**What to work on**
For the word "none", determine how many lines of the entries below contain it, and give only that number.

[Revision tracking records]
★ ★ ★ ★

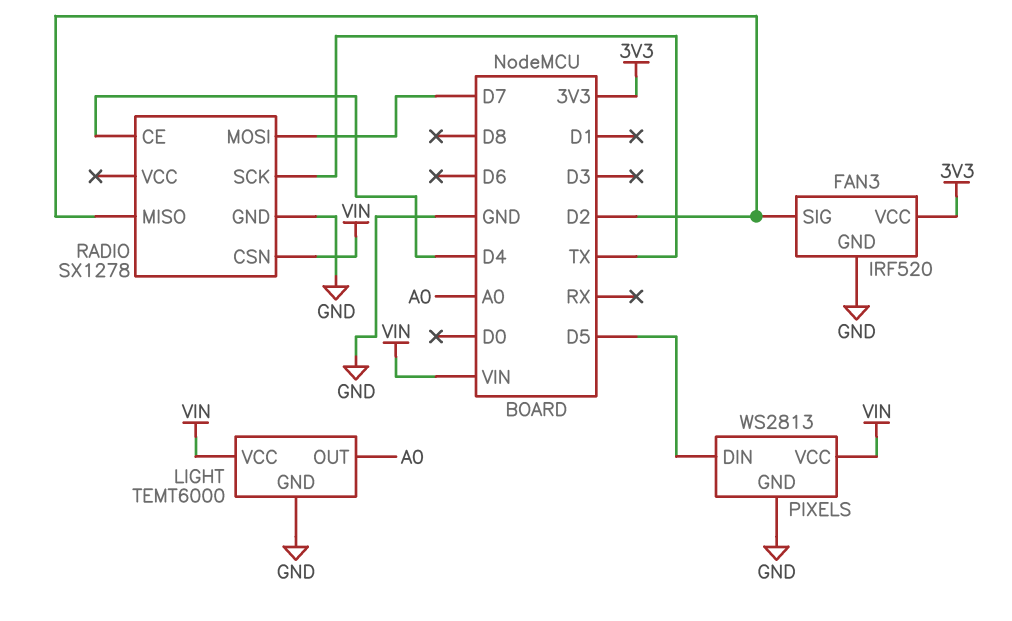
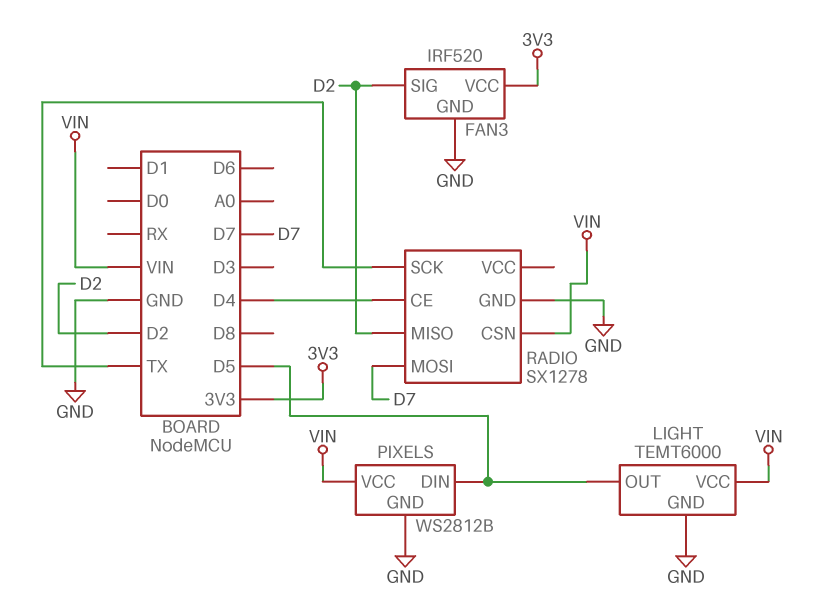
LIGHT pin OUT: A0 -> D5
PIXELS: WS2813 -> WS2812B

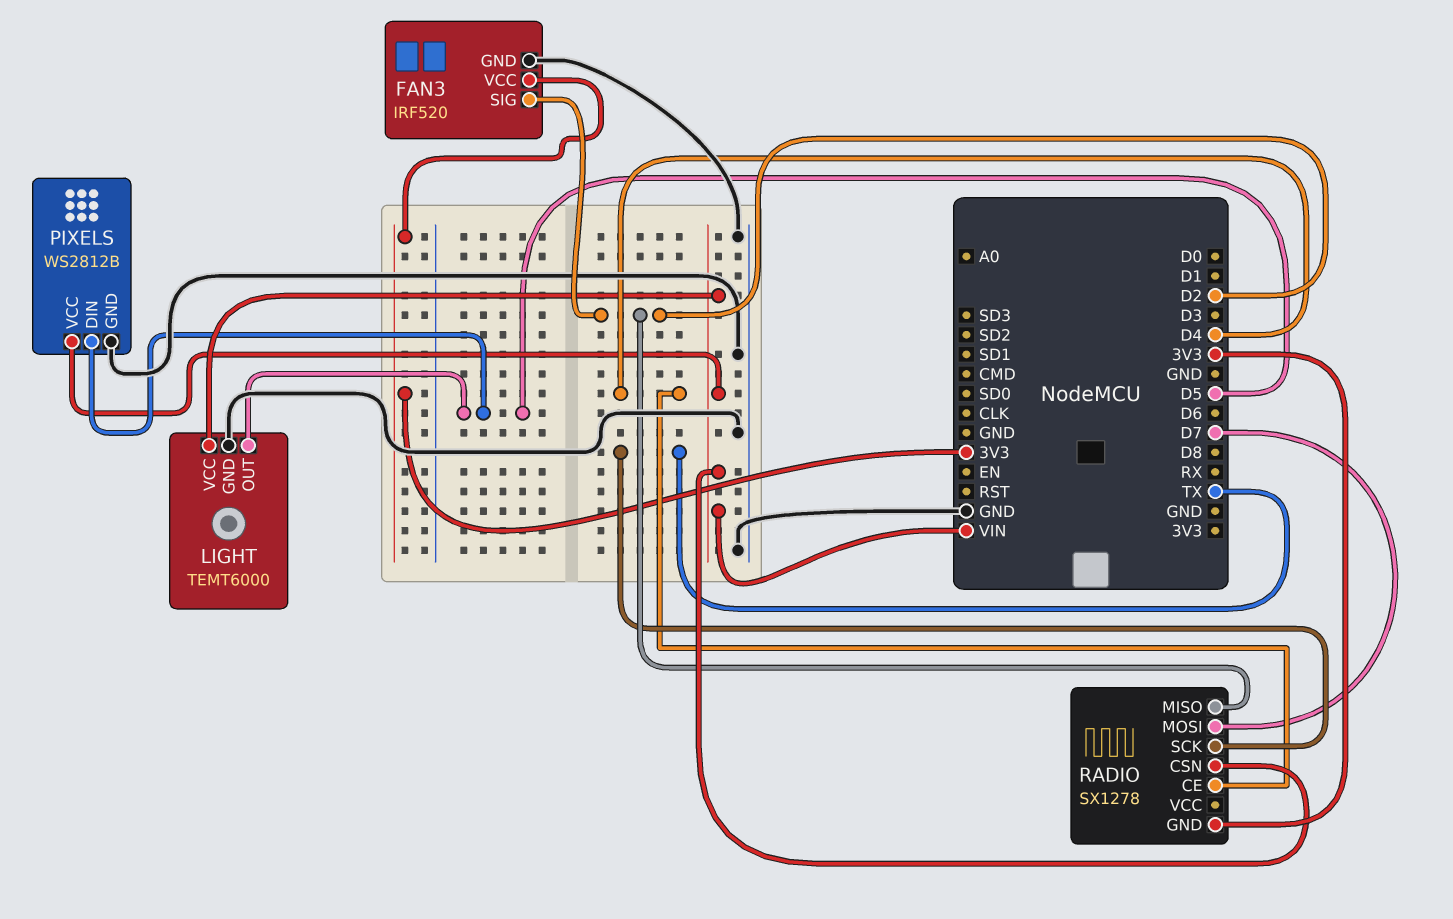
RADIO pin GND: GND -> 3V3

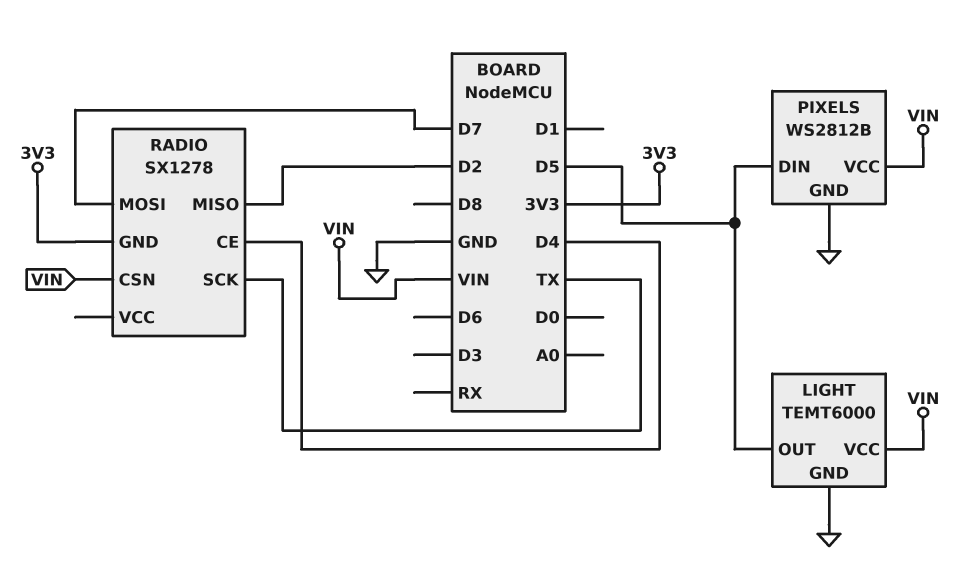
FAN3: IRF520 -> none
FAN3 pin GND: GND -> none
FAN3 pin SIG: D2 -> none
FAN3 pin VCC: 3V3 -> none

★ ★ ★ ★

**Answer for this exercise**
4